**What you will do**: Only the lines below between the ones containing "purple mouse: 2 -> 4" and "white pan: 4 -> 3", inclusive, are to be reproduced, each exactly as it stands.

==== Records for processing

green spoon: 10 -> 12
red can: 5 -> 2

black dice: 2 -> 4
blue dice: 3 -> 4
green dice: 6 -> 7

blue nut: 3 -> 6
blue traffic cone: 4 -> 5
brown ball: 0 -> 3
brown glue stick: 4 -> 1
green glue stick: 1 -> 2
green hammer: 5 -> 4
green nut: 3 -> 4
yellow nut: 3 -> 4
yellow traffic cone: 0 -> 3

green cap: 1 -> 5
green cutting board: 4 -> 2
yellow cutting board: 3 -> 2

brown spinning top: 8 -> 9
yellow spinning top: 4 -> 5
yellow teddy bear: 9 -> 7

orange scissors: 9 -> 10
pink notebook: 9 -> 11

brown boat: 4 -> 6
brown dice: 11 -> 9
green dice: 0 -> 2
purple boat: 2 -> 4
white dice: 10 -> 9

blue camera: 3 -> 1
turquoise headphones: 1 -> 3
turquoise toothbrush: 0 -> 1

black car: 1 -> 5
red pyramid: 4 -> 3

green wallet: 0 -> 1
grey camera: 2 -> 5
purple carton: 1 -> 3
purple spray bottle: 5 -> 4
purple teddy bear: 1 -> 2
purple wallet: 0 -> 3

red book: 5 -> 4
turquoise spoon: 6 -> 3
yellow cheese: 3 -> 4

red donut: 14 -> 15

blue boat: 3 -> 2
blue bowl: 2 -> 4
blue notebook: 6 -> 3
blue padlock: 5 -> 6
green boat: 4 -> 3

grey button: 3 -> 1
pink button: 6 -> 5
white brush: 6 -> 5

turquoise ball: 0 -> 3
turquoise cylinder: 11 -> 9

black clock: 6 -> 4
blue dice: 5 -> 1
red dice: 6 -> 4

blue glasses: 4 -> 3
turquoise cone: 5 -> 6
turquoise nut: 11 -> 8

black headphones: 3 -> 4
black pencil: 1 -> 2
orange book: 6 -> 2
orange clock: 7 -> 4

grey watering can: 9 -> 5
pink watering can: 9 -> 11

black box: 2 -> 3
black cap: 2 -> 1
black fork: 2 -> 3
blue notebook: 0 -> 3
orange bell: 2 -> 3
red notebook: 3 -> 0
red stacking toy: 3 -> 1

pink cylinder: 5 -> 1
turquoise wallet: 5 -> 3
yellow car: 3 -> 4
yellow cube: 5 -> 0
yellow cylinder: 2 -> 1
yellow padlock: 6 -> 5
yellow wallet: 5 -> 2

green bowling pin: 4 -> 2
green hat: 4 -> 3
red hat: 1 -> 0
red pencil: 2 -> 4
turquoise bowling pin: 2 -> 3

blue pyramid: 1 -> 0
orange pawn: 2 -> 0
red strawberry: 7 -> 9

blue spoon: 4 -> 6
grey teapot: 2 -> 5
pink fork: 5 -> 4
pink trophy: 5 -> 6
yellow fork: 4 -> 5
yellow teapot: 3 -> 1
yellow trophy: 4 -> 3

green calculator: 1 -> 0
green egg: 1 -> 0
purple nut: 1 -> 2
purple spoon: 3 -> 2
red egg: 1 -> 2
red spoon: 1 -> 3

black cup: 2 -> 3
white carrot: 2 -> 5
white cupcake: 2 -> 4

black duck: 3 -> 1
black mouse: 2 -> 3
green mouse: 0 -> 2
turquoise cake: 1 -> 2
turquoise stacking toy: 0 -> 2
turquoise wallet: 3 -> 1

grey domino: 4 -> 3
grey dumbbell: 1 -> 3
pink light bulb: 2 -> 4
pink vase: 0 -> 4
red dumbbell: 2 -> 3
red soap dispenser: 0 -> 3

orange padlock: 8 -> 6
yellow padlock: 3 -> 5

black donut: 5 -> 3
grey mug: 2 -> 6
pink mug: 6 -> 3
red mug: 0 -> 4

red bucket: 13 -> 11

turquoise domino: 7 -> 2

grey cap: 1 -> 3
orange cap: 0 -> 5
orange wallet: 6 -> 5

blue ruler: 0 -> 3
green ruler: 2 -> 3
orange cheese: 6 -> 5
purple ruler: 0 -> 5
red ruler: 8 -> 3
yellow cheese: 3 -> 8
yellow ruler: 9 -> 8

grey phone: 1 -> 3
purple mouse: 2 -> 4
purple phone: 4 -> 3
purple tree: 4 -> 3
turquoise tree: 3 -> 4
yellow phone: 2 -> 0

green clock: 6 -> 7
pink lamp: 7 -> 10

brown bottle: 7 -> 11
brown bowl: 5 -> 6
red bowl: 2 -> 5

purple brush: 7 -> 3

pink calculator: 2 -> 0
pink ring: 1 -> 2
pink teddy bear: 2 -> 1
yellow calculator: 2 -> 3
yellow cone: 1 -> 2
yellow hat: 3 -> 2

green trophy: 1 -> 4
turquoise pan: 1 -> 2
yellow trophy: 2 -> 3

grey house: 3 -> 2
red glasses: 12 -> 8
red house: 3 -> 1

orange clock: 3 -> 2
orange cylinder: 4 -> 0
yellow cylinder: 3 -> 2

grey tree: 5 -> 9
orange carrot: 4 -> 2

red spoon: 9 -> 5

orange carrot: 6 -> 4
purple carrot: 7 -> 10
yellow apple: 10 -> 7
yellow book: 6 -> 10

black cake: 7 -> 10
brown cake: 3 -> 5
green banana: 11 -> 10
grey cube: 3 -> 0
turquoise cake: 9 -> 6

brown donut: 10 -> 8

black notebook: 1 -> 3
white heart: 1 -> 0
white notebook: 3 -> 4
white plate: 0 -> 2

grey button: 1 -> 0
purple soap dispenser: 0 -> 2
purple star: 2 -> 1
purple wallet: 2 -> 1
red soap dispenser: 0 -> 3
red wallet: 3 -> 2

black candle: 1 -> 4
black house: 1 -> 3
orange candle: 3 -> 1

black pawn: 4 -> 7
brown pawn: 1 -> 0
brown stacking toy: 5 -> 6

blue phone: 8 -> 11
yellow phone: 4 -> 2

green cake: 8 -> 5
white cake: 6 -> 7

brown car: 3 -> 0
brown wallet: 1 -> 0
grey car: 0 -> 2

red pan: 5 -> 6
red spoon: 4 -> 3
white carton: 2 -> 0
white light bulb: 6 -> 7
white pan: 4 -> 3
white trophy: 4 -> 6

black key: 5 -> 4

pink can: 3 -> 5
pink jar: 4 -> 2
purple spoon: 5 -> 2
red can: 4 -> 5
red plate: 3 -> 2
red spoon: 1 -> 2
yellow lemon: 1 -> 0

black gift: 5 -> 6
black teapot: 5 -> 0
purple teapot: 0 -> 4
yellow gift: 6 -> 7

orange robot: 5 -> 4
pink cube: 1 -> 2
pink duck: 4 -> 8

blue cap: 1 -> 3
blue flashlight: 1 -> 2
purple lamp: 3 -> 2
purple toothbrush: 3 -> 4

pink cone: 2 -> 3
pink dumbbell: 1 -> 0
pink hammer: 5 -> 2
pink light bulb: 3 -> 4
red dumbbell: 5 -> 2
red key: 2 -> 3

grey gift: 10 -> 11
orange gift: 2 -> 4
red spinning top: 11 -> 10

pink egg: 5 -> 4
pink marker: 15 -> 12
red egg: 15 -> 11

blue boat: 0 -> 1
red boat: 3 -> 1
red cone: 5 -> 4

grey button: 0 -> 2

========

**Output of the exercise**:
purple mouse: 2 -> 4
purple phone: 4 -> 3
purple tree: 4 -> 3
turquoise tree: 3 -> 4
yellow phone: 2 -> 0

green clock: 6 -> 7
pink lamp: 7 -> 10

brown bottle: 7 -> 11
brown bowl: 5 -> 6
red bowl: 2 -> 5

purple brush: 7 -> 3

pink calculator: 2 -> 0
pink ring: 1 -> 2
pink teddy bear: 2 -> 1
yellow calculator: 2 -> 3
yellow cone: 1 -> 2
yellow hat: 3 -> 2

green trophy: 1 -> 4
turquoise pan: 1 -> 2
yellow trophy: 2 -> 3

grey house: 3 -> 2
red glasses: 12 -> 8
red house: 3 -> 1

orange clock: 3 -> 2
orange cylinder: 4 -> 0
yellow cylinder: 3 -> 2

grey tree: 5 -> 9
orange carrot: 4 -> 2

red spoon: 9 -> 5

orange carrot: 6 -> 4
purple carrot: 7 -> 10
yellow apple: 10 -> 7
yellow book: 6 -> 10

black cake: 7 -> 10
brown cake: 3 -> 5
green banana: 11 -> 10
grey cube: 3 -> 0
turquoise cake: 9 -> 6

brown donut: 10 -> 8

black notebook: 1 -> 3
white heart: 1 -> 0
white notebook: 3 -> 4
white plate: 0 -> 2

grey button: 1 -> 0
purple soap dispenser: 0 -> 2
purple star: 2 -> 1
purple wallet: 2 -> 1
red soap dispenser: 0 -> 3
red wallet: 3 -> 2

black candle: 1 -> 4
black house: 1 -> 3
orange candle: 3 -> 1

black pawn: 4 -> 7
brown pawn: 1 -> 0
brown stacking toy: 5 -> 6

blue phone: 8 -> 11
yellow phone: 4 -> 2

green cake: 8 -> 5
white cake: 6 -> 7

brown car: 3 -> 0
brown wallet: 1 -> 0
grey car: 0 -> 2

red pan: 5 -> 6
red spoon: 4 -> 3
white carton: 2 -> 0
white light bulb: 6 -> 7
white pan: 4 -> 3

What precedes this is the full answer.